> **TASK TO COMPLETE**:
Return the rows below unchanged, from the first row through the row containing "28: (266, 91)", with both of those rows included. Leave the pictures out of your answer.

(Rows from a collection)

####

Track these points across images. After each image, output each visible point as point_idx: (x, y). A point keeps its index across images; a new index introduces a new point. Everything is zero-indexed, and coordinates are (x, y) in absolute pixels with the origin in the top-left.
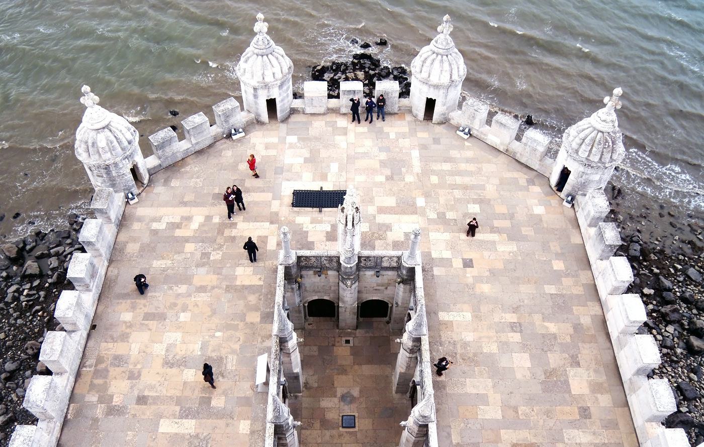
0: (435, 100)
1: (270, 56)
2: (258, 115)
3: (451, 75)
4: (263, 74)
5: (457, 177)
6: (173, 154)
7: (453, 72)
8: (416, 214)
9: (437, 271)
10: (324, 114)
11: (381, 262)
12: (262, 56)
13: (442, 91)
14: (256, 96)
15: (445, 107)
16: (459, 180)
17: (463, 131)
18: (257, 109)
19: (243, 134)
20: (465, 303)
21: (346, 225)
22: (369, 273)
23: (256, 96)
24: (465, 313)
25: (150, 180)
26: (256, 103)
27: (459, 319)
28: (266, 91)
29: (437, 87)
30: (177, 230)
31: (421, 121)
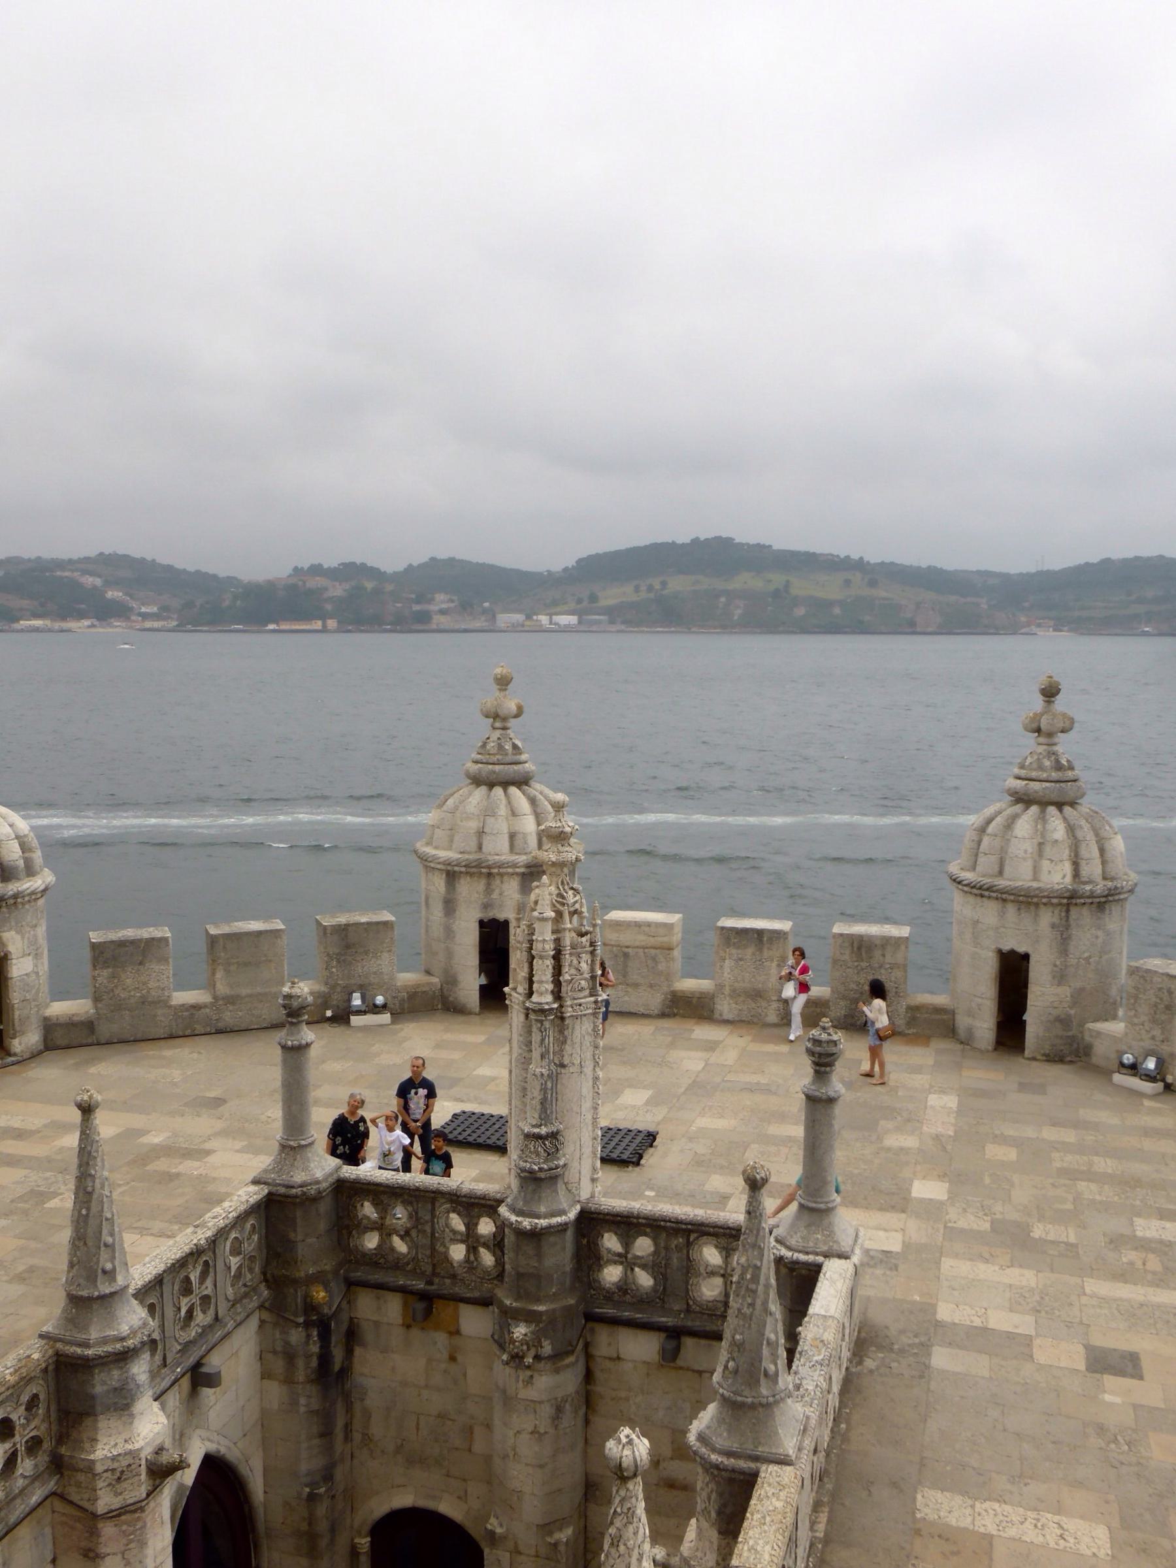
0: (1026, 957)
1: (513, 790)
2: (451, 980)
3: (1076, 865)
4: (481, 833)
5: (1096, 1159)
6: (144, 1001)
7: (1084, 852)
8: (903, 1212)
9: (941, 1358)
10: (663, 1015)
11: (690, 1268)
12: (491, 785)
13: (1047, 918)
14: (450, 905)
15: (1065, 992)
16: (1104, 1165)
17: (1133, 1069)
18: (450, 954)
19: (386, 1018)
20: (1078, 1484)
21: (530, 993)
22: (639, 1348)
23: (450, 905)
24: (1071, 1524)
25: (35, 1056)
26: (449, 933)
27: (1031, 1535)
28: (481, 885)
29: (1027, 900)
30: (10, 1142)
31: (981, 1051)
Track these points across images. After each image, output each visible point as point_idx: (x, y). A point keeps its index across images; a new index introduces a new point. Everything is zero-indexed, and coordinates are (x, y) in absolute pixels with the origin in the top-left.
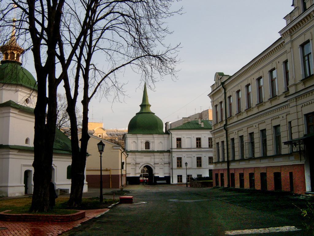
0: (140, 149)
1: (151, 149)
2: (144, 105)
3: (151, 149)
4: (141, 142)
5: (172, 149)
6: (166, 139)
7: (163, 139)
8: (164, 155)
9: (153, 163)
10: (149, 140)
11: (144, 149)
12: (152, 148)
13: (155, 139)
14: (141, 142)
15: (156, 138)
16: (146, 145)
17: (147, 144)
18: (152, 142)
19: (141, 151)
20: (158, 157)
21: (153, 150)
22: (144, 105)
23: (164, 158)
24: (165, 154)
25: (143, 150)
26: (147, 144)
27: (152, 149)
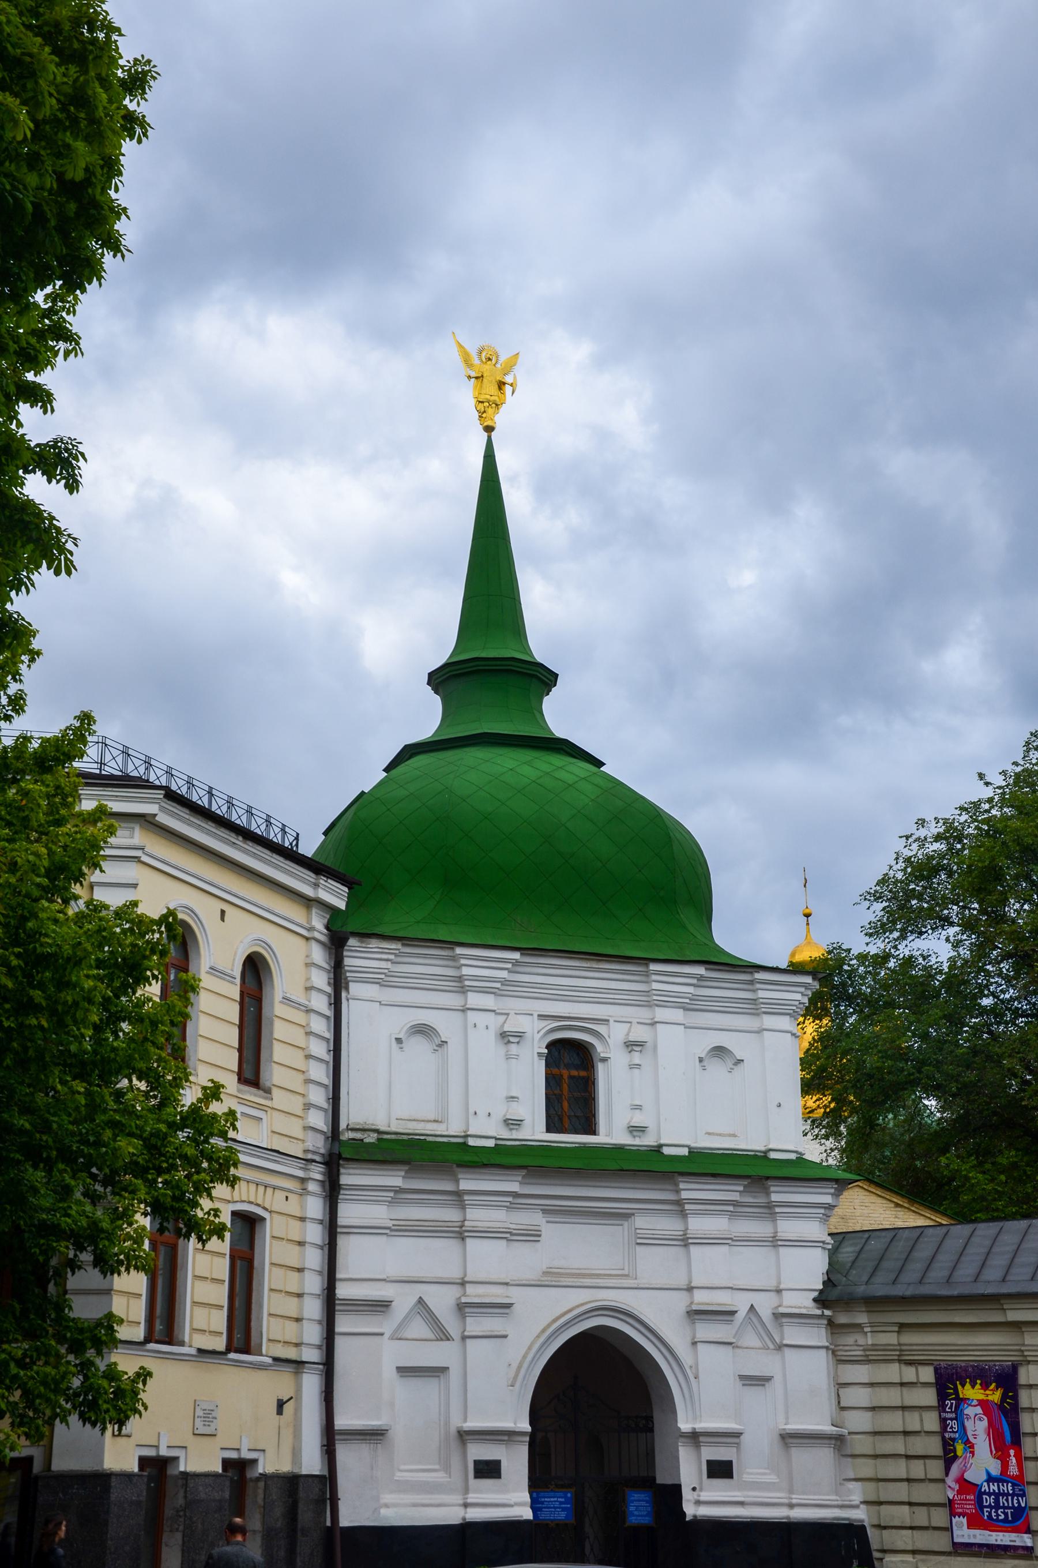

####

> **RIGHT ANSWER**:
Track these points across images. After each image, output each visible point as point_idx: (x, y). A point keeps its index across images; a new index introduces a new point. Everything is zero-indexed, and coordinates are (x, y) in absolute pixels with the origin in the top-left.
0: (435, 100)
1: (270, 56)
2: (258, 115)
3: (451, 75)
4: (263, 74)
5: (457, 177)
6: (173, 154)
7: (453, 72)
8: (416, 214)
9: (437, 271)
10: (324, 114)
11: (381, 262)
12: (262, 56)
13: (442, 91)
14: (256, 96)
15: (445, 107)
16: (459, 180)
17: (463, 131)
18: (257, 109)
19: (243, 134)
20: (465, 303)
21: (346, 225)
22: (369, 273)
23: (256, 96)
24: (465, 313)
25: (150, 180)
26: (256, 103)
27: (459, 319)
28: (266, 91)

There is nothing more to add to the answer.